- _THE TASK_: Only the number is requested. Tally the lines of the data that hold the string "DIGITS".

Segment Open

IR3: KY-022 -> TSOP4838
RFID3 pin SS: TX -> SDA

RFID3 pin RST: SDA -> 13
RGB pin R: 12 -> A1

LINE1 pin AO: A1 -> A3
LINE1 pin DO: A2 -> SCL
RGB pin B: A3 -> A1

Segment Closed
Segment Open

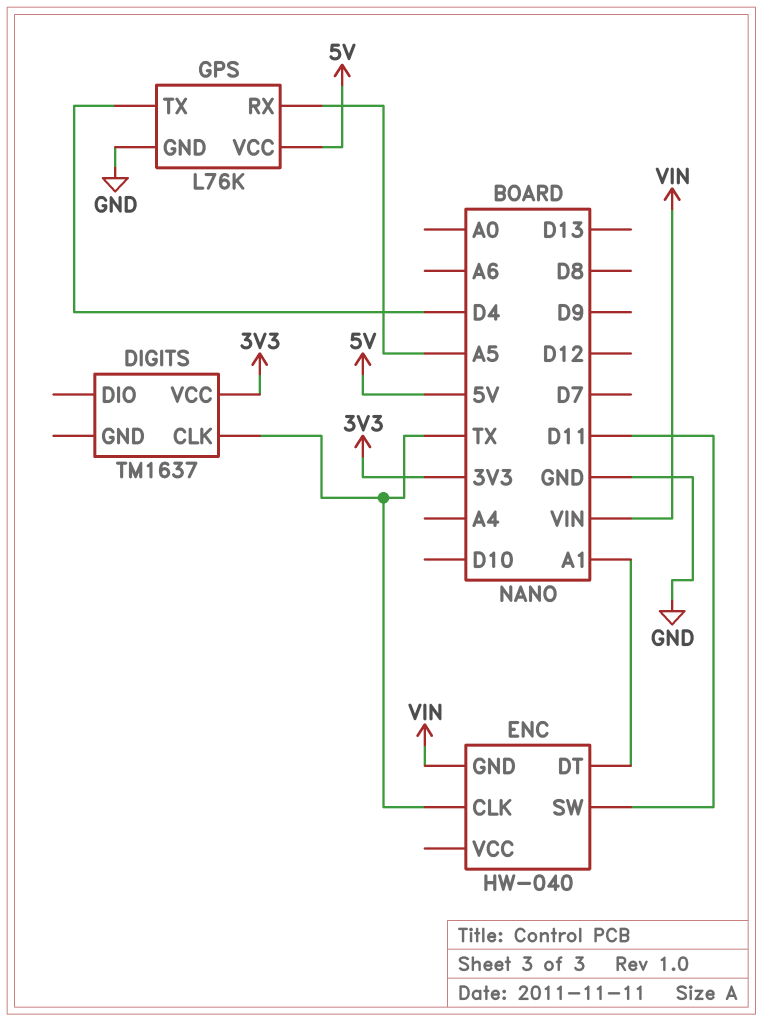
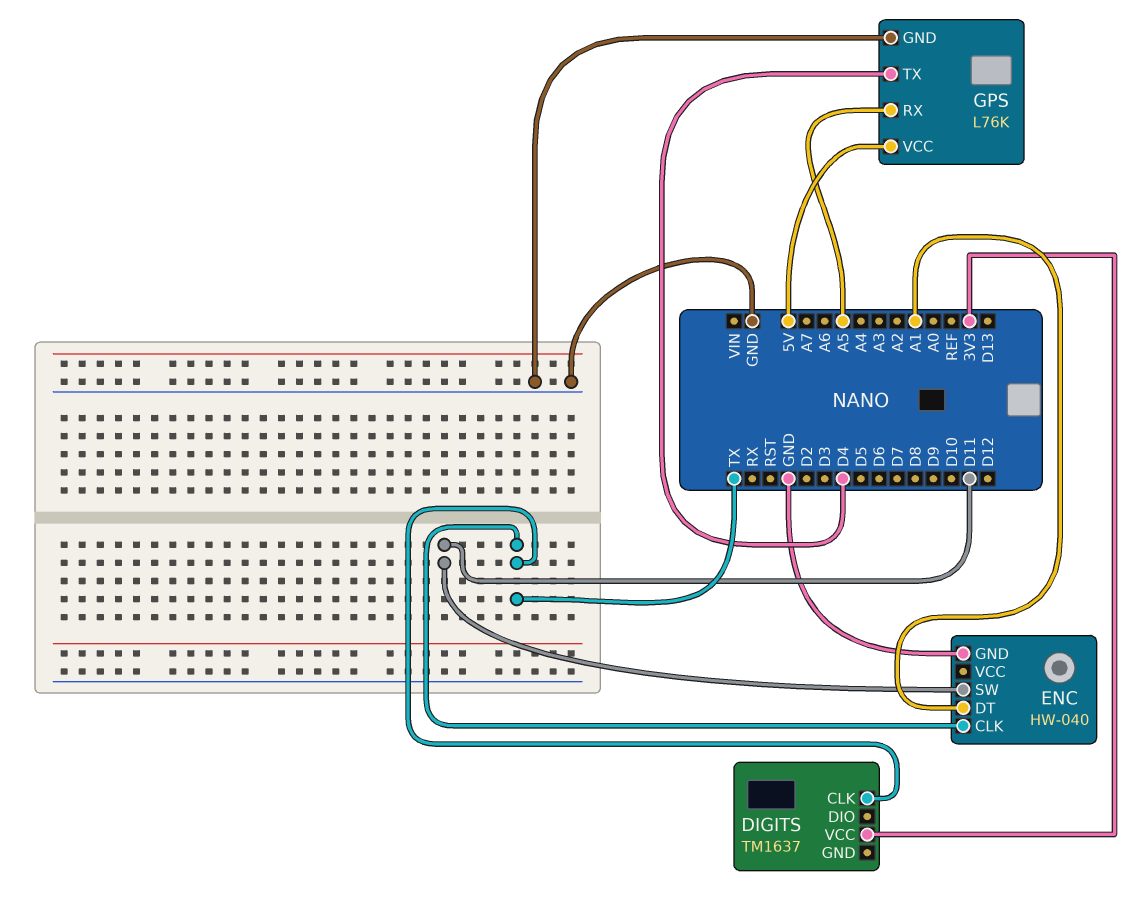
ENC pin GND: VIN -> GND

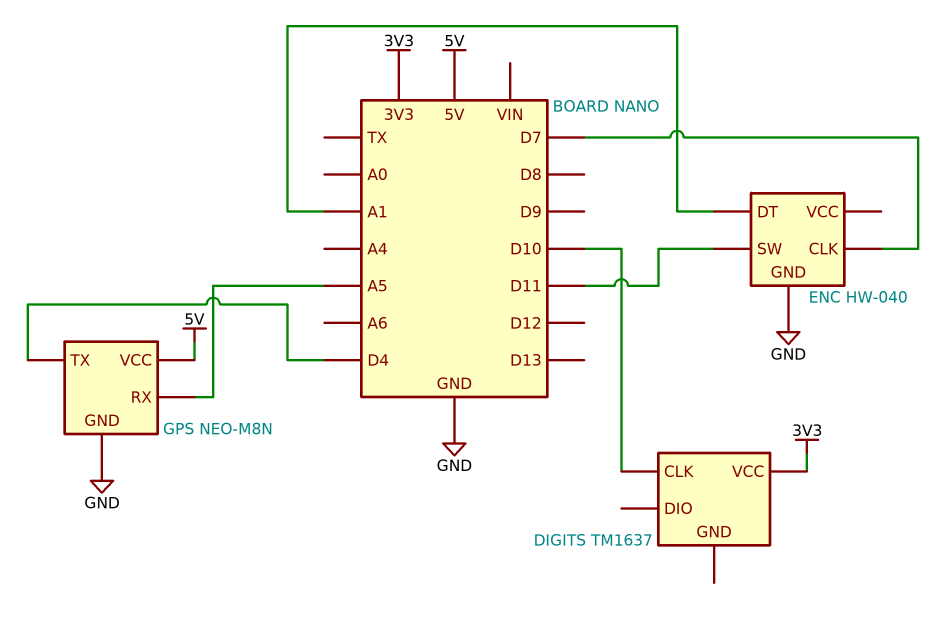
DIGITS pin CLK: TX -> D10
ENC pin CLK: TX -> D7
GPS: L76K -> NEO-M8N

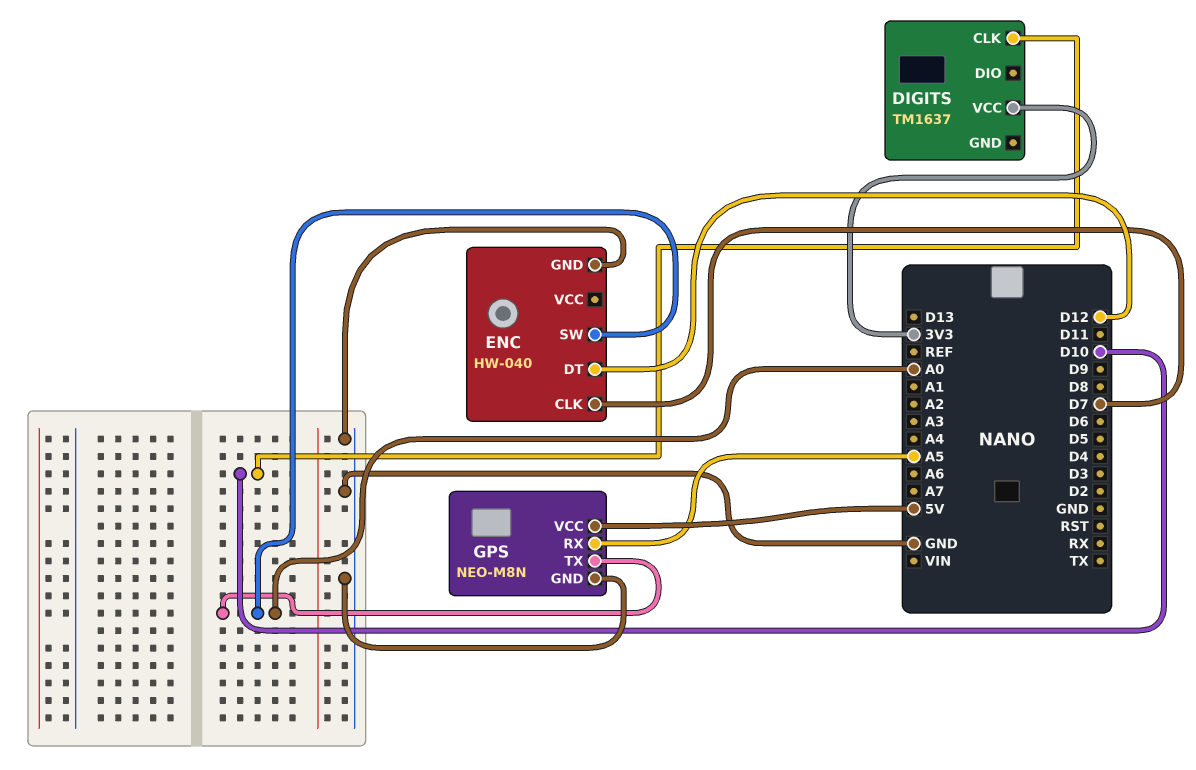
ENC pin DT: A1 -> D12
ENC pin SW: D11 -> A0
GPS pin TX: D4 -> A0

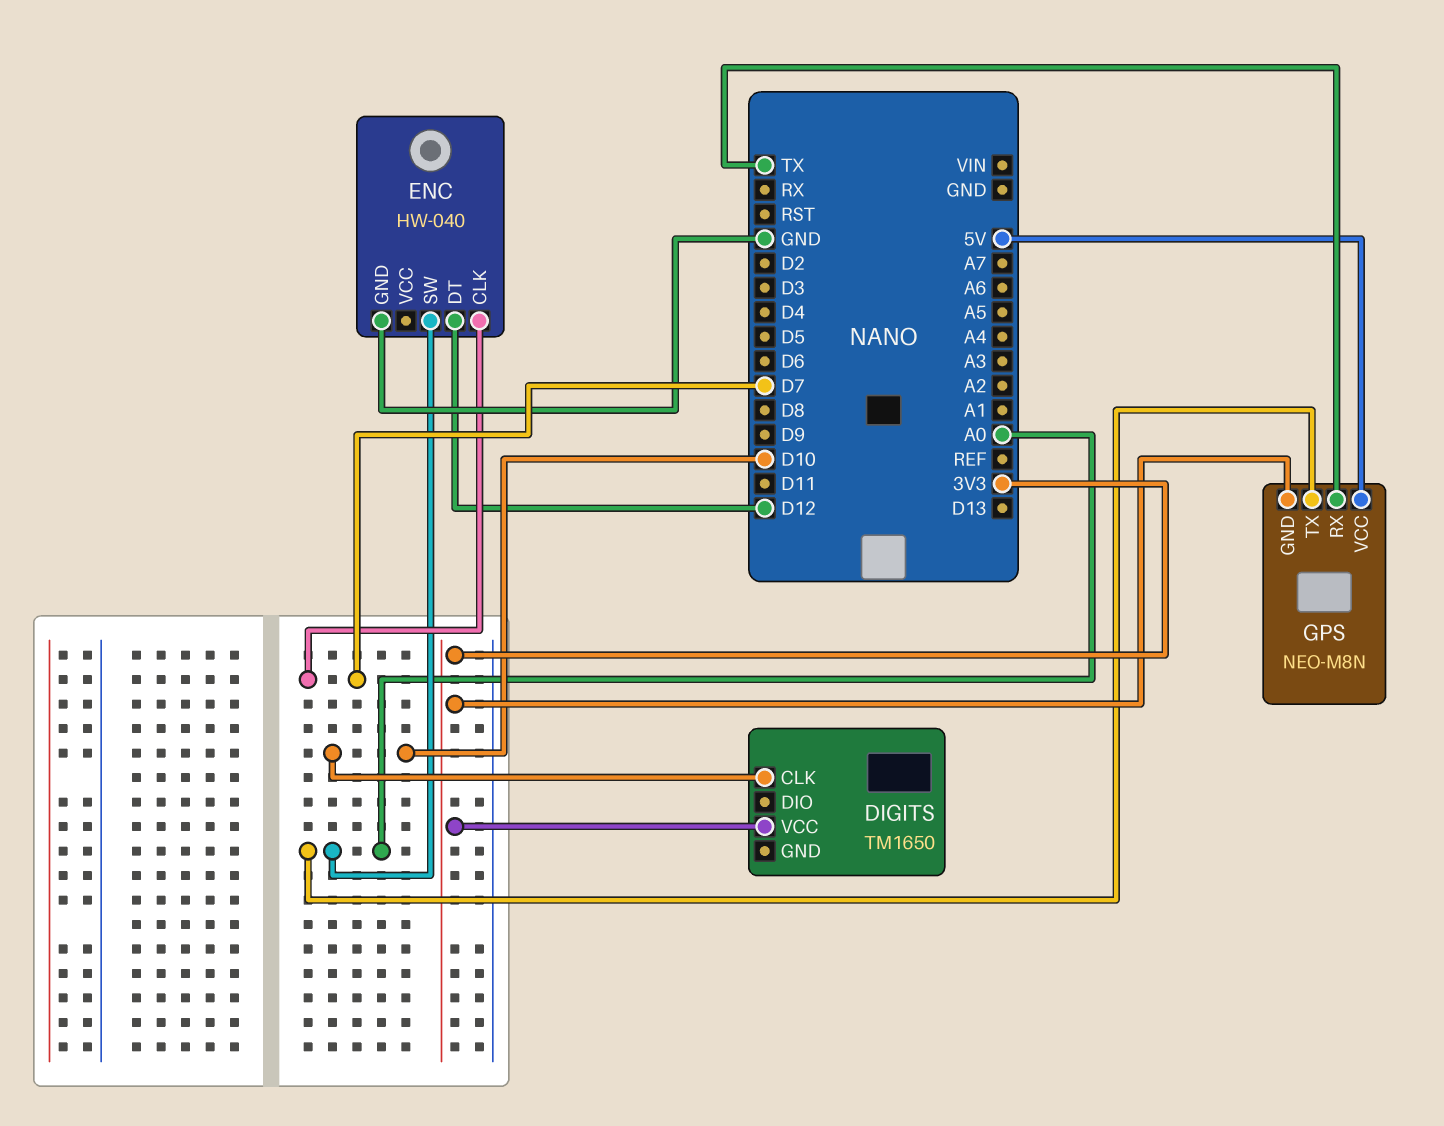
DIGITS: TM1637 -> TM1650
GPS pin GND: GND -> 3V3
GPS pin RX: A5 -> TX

Segment Closed
Segment Open

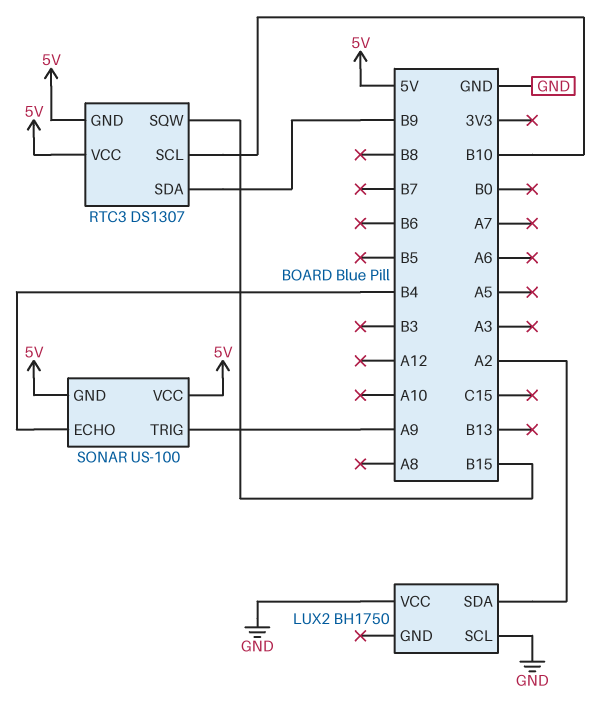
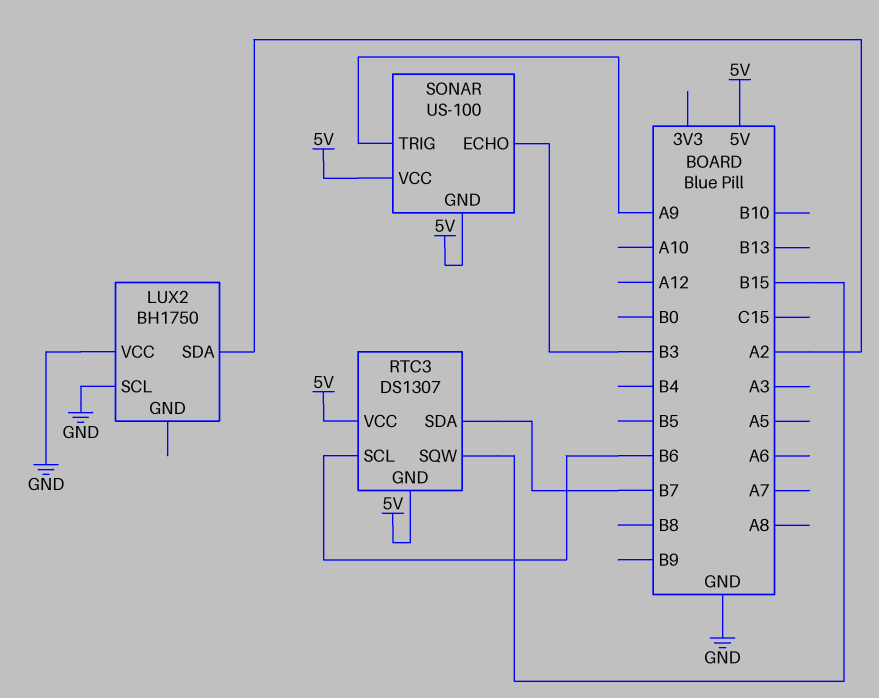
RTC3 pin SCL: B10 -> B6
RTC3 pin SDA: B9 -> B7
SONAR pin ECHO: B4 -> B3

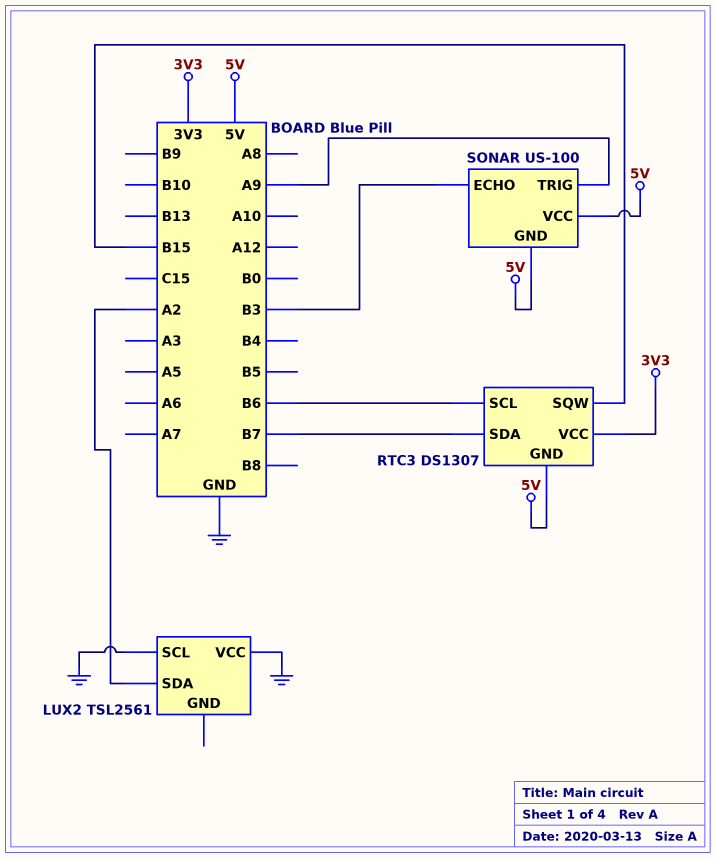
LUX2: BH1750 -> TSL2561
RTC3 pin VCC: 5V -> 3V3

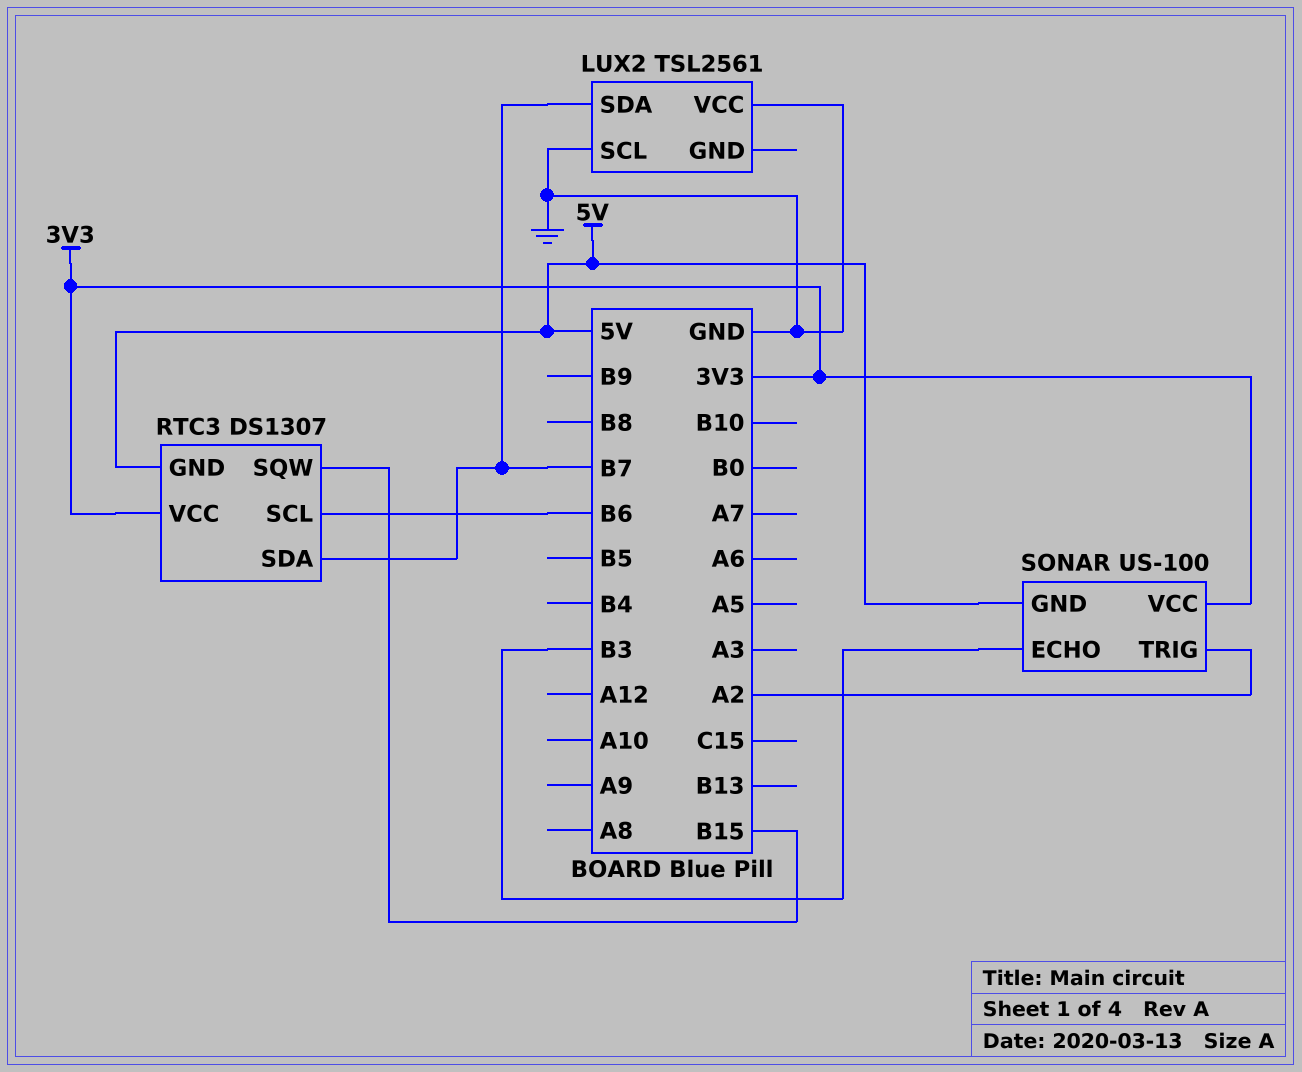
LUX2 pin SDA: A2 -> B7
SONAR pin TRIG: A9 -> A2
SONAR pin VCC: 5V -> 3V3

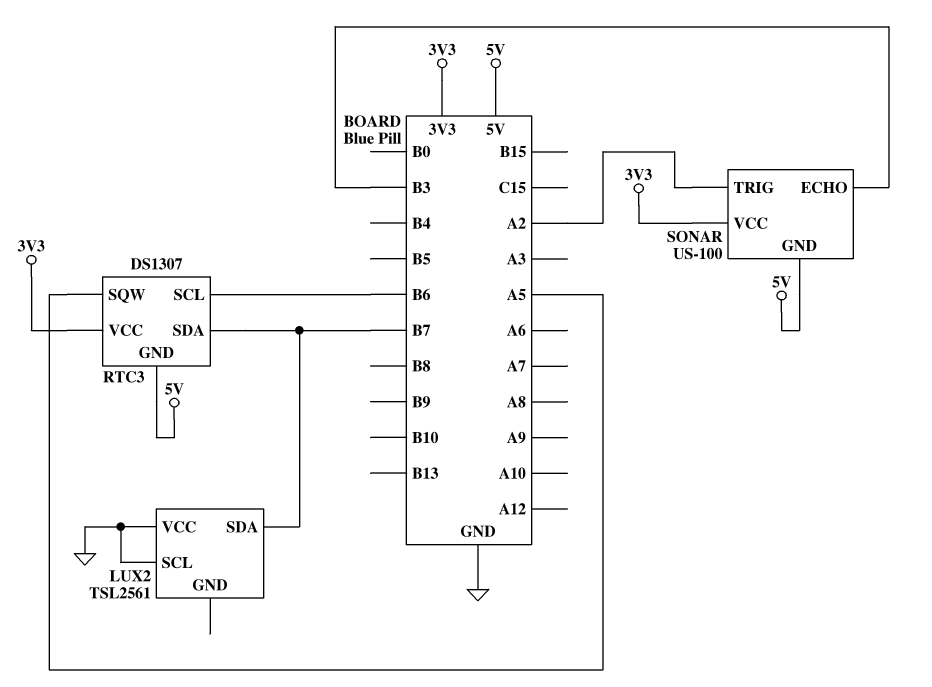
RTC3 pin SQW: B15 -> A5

Segment Closed

- _REPLY TO THE EXERCISE_: 2